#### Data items
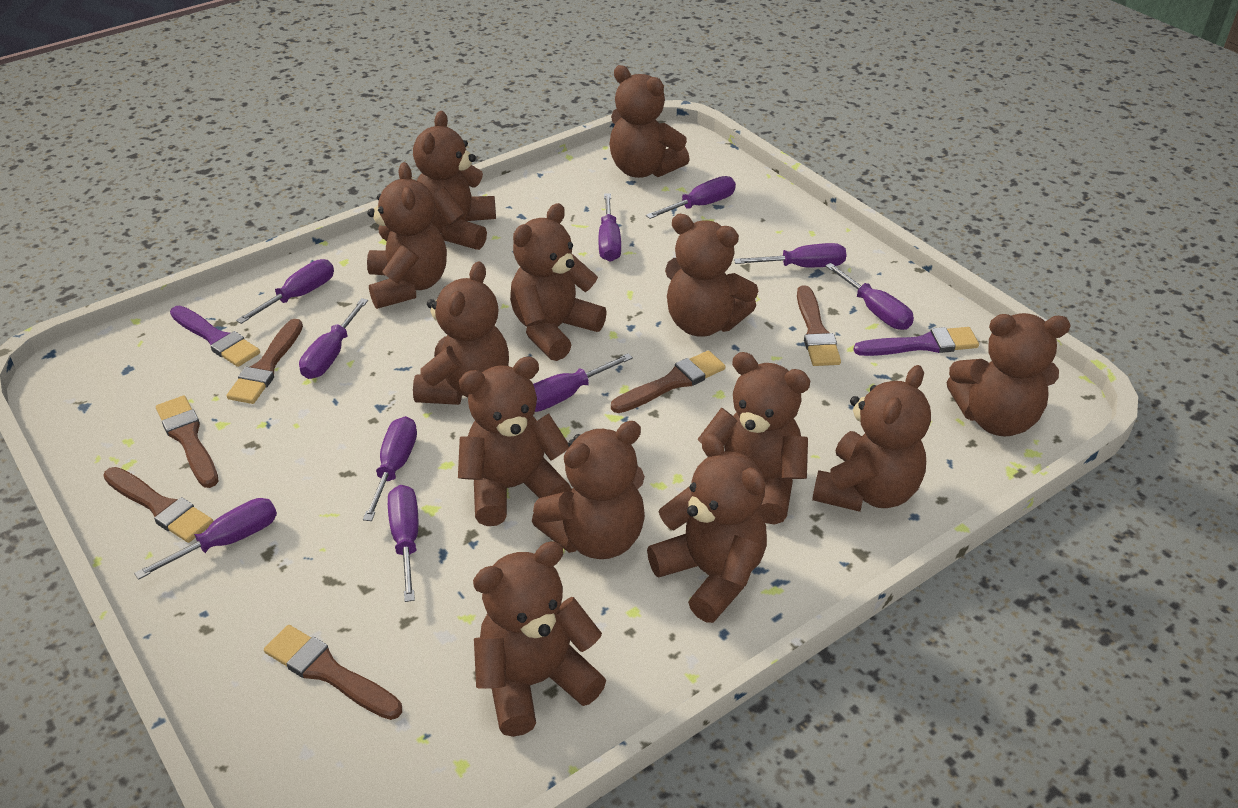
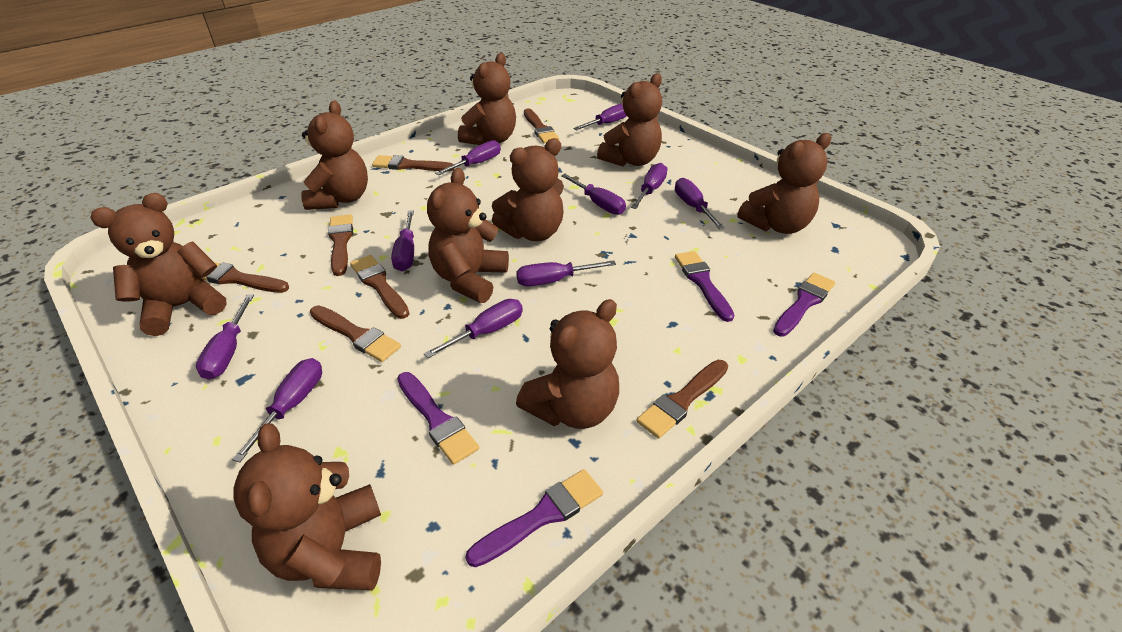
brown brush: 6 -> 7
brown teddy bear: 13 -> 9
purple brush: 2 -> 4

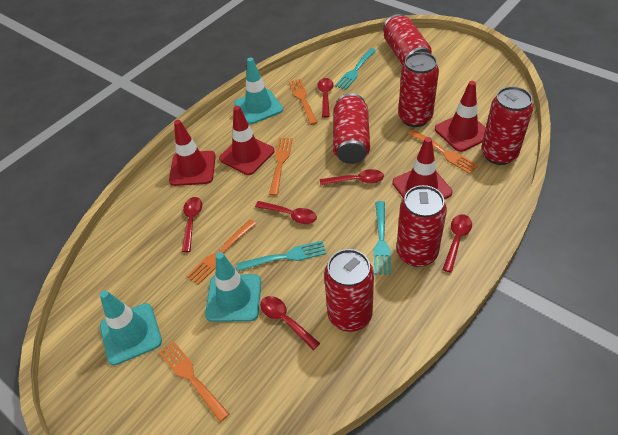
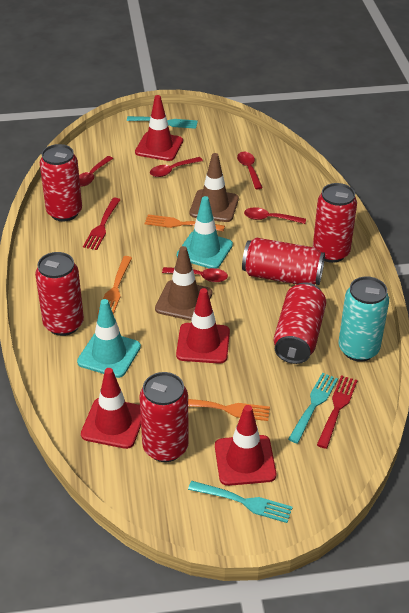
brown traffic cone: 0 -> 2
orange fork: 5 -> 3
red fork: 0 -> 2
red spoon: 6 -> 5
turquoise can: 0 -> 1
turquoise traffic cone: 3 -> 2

#### What to produce
Retype the data above exactly. Leave the pictures out.

#### Solution for this exercise
brown brush: 6 -> 7
brown teddy bear: 13 -> 9
purple brush: 2 -> 4

brown traffic cone: 0 -> 2
orange fork: 5 -> 3
red fork: 0 -> 2
red spoon: 6 -> 5
turquoise can: 0 -> 1
turquoise traffic cone: 3 -> 2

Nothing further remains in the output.